WHAT THIS TASK INVOLVES ::
Each line of the records below that contains "none" needs to be copied.

TASK INPUT ::

★ ★ ★

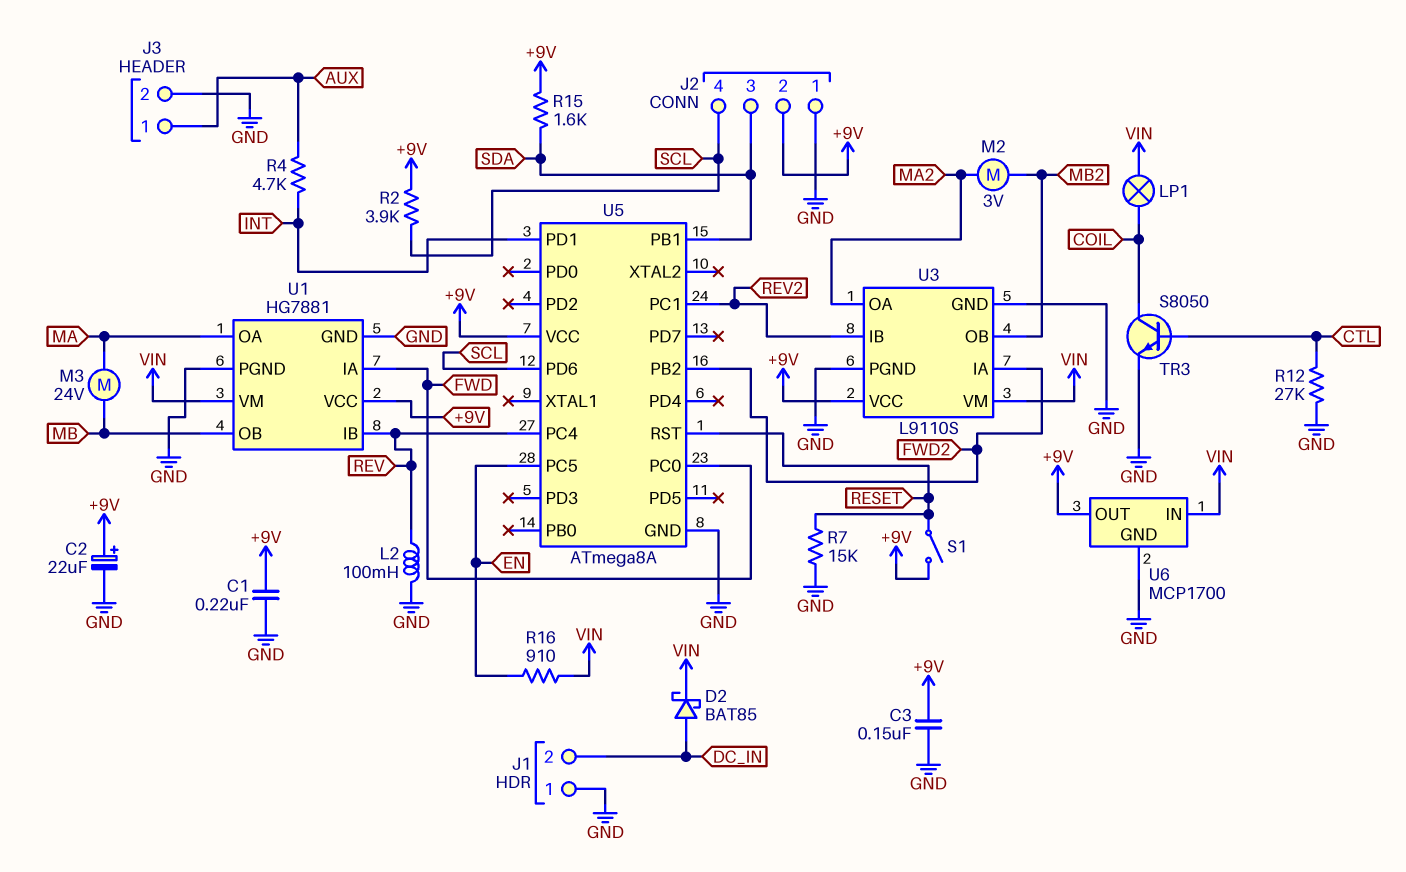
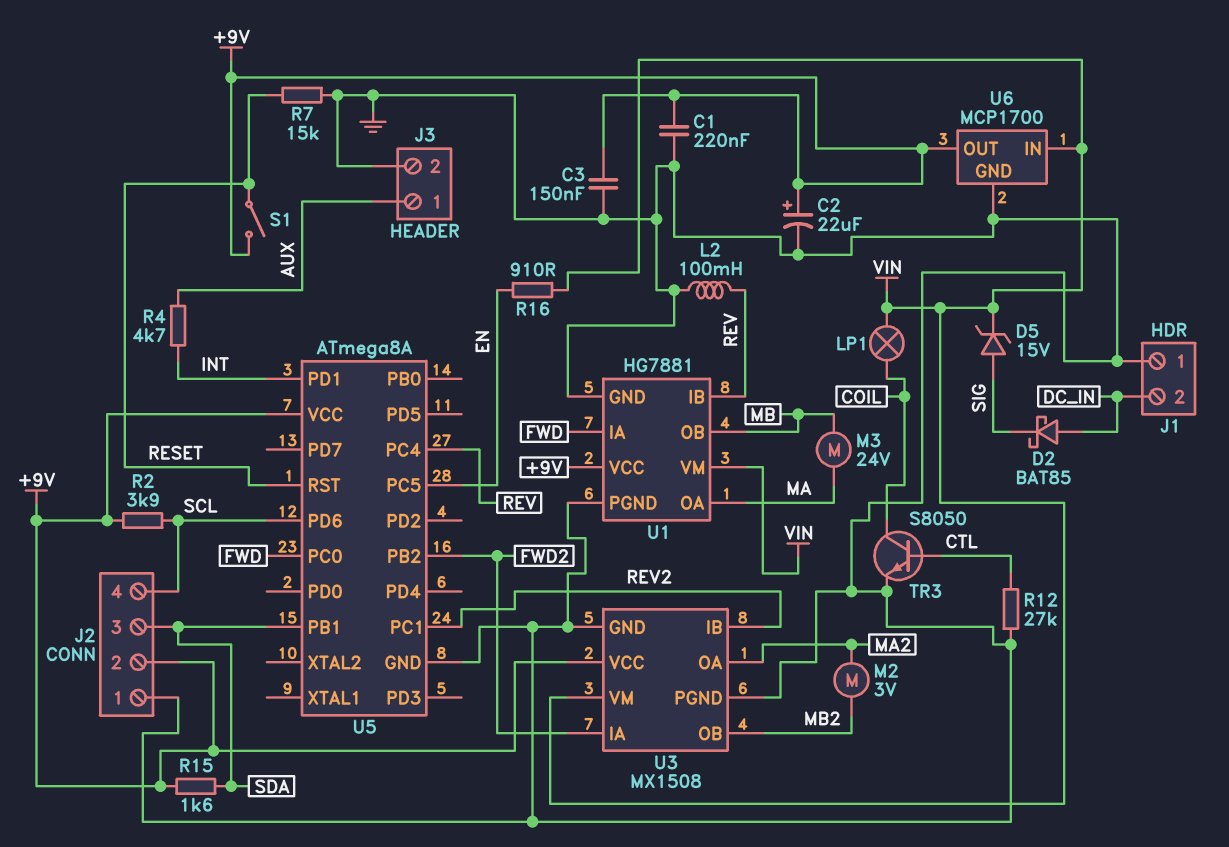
D2: schottky BAT85 (A DC_IN, K VIN) -> schottky BAT85 (A DC_IN, K SIG)
D5: none -> zener 15V (A SIG, K VIN)
U3: L9110S -> MX1508

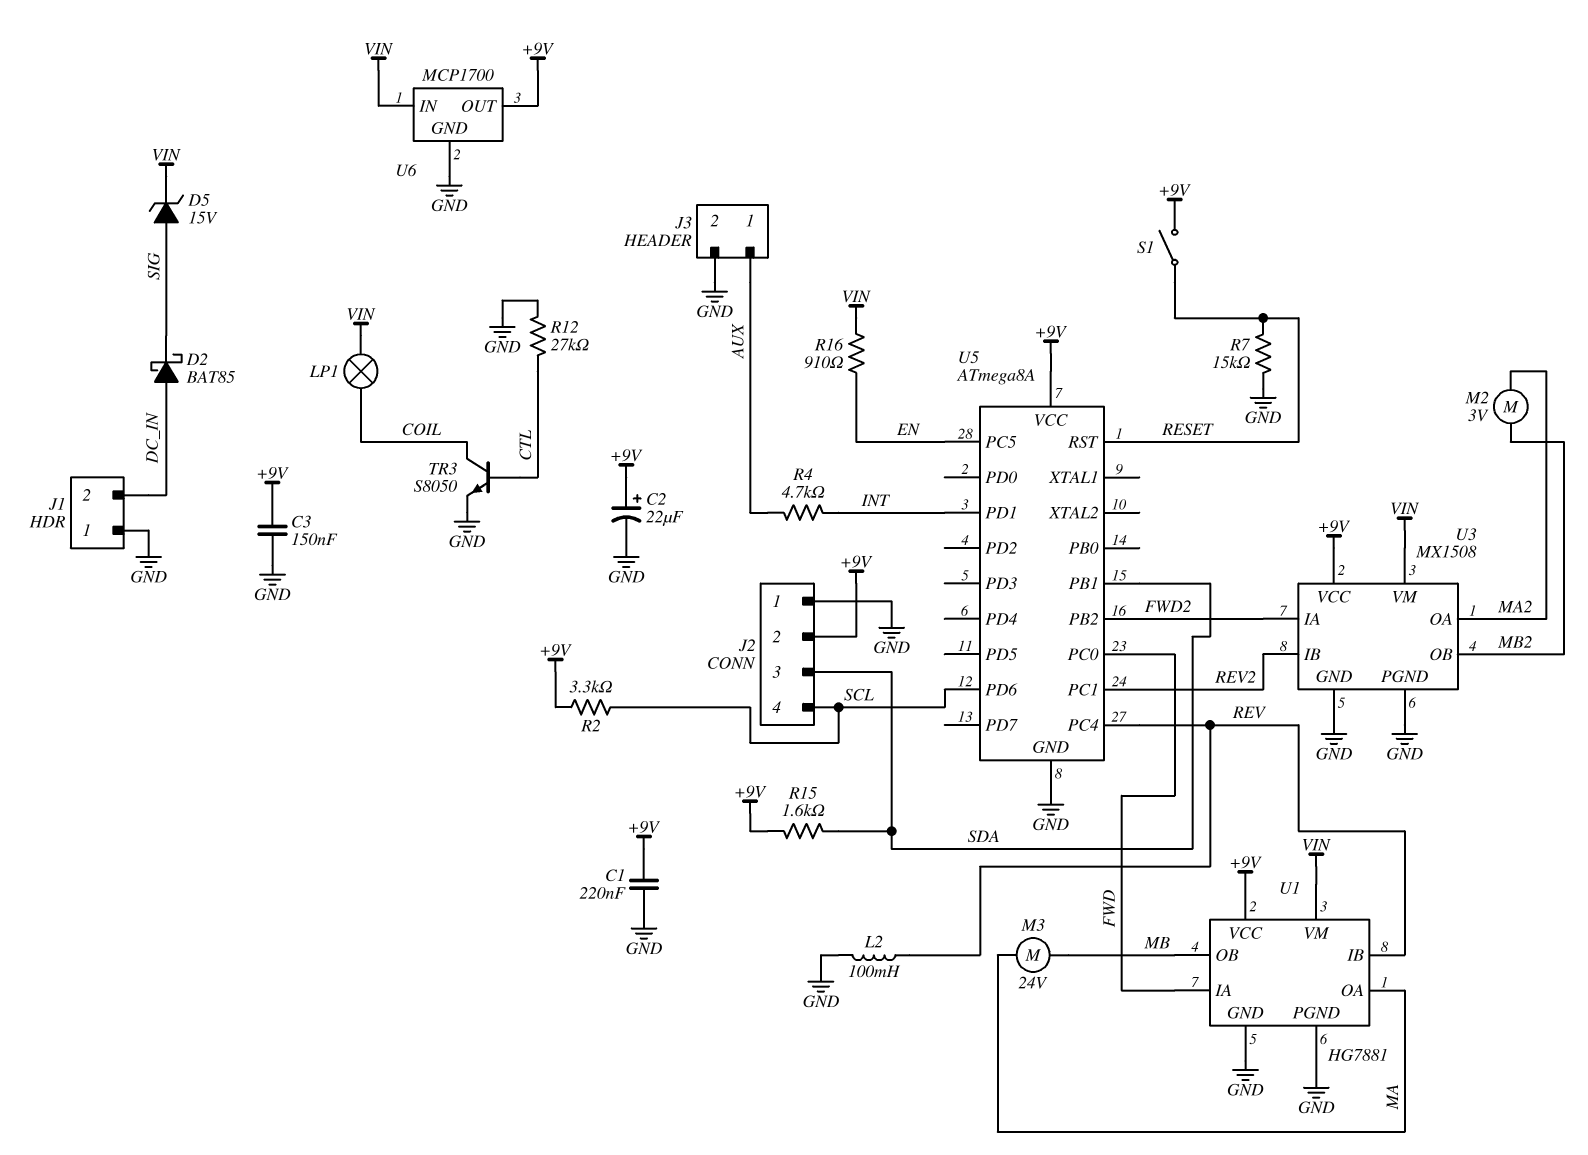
R2: 3.9k (+9V, SCL) -> 3.3k (+9V, SCL)

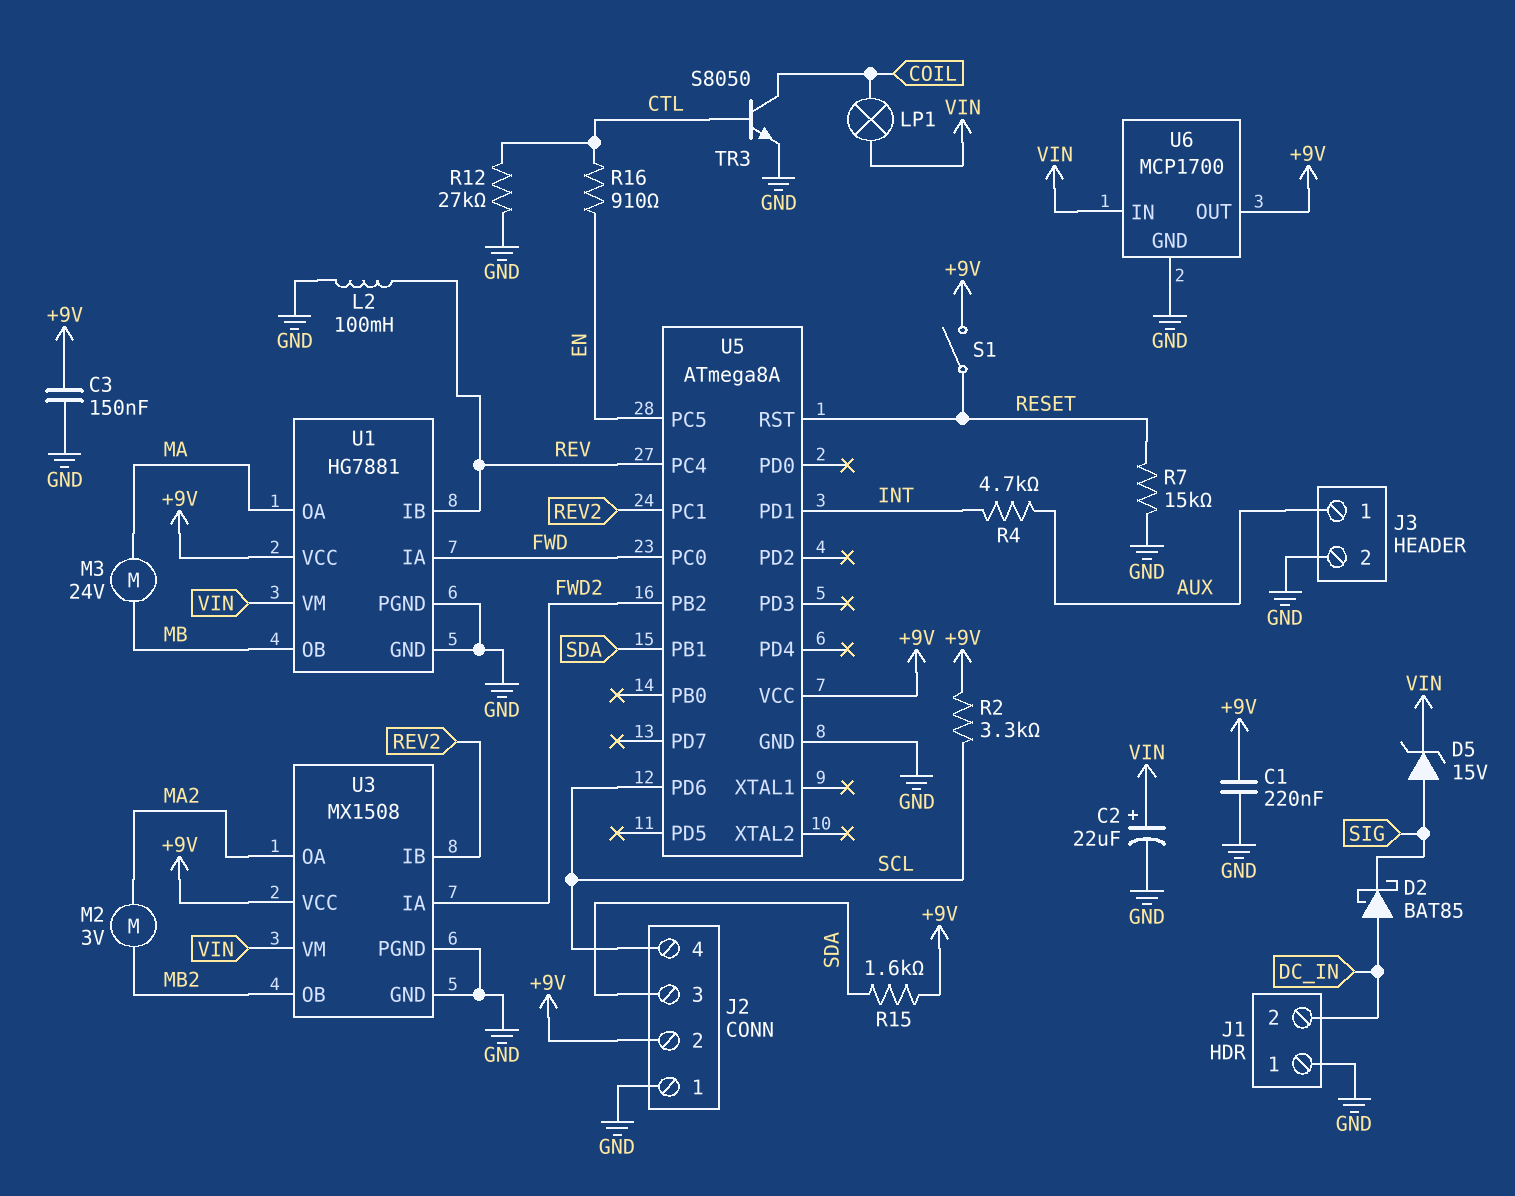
C2: 22uF (plus +9V, minus GND) -> 22uF (plus VIN, minus GND)
R16: 910 (EN, VIN) -> 910 (CTL, EN)

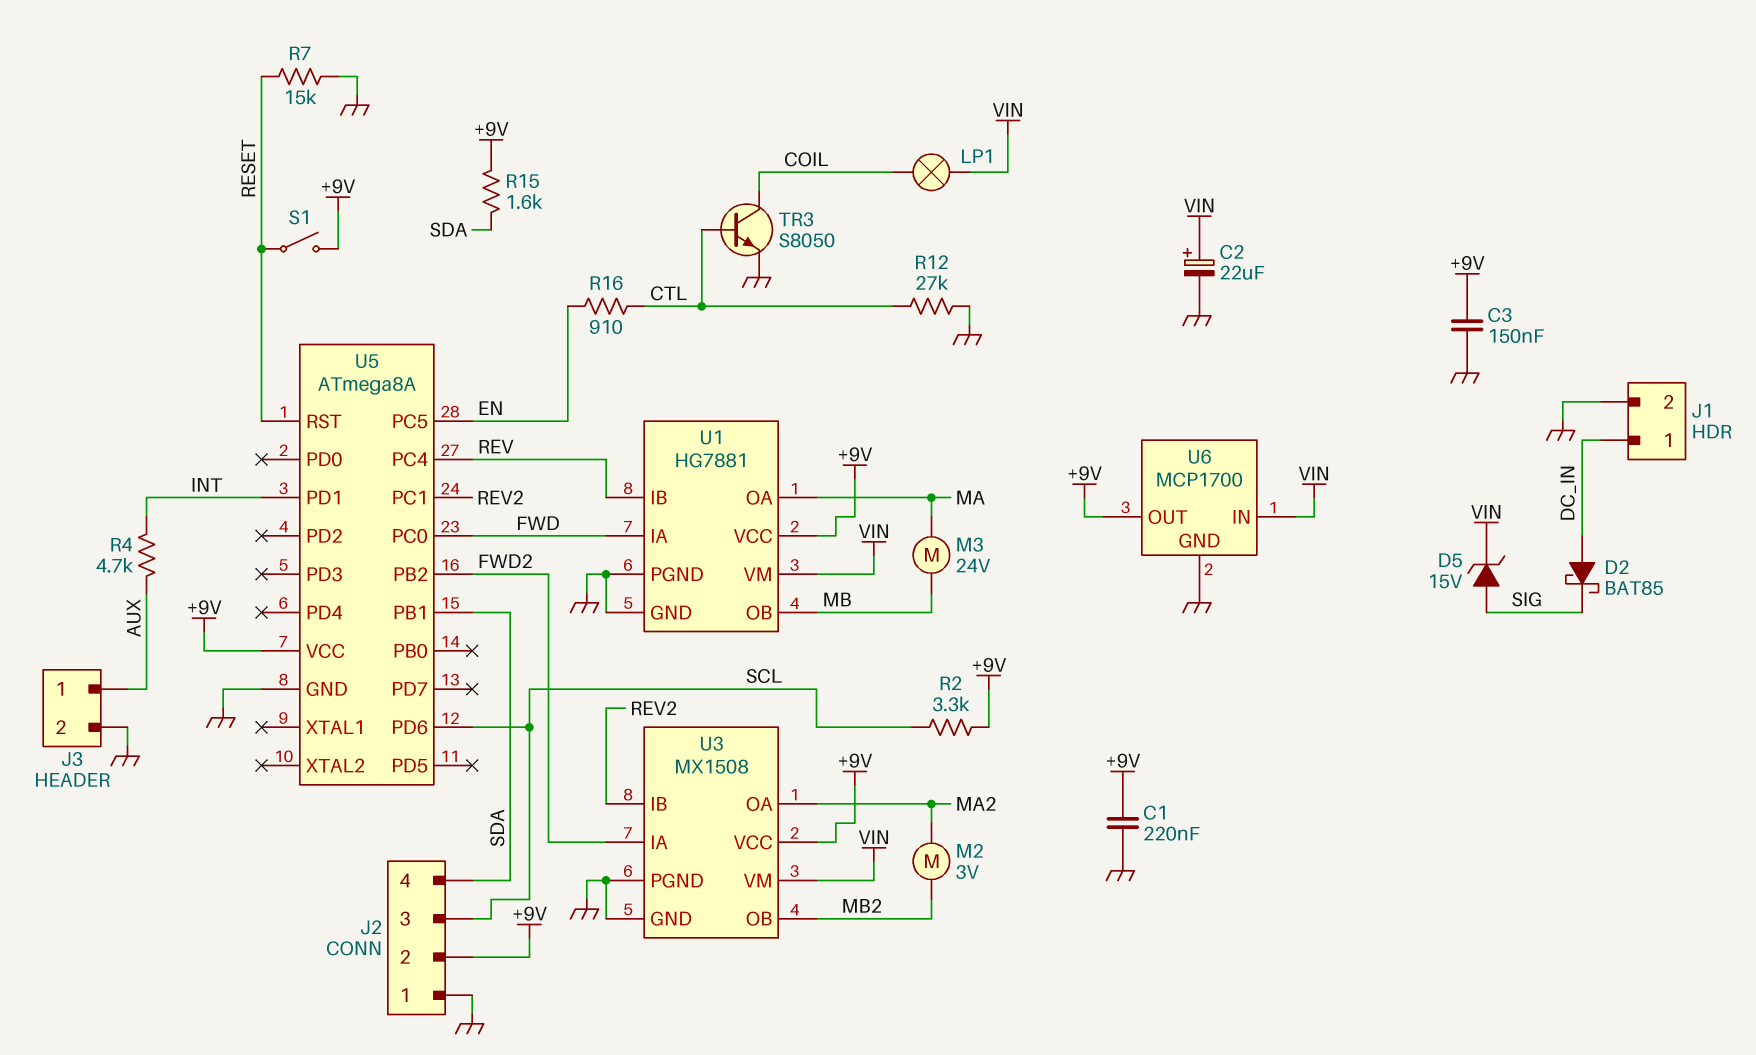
J1 pin 1: GND -> DC_IN
J1 pin 2: DC_IN -> GND
J2 pin 3: SDA -> SCL
J2 pin 4: SCL -> SDA
L2: 100mH (GND, REV) -> none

★ ★ ★

TASK SOLUTION ::
D5: none -> zener 15V (A SIG, K VIN)
L2: 100mH (GND, REV) -> none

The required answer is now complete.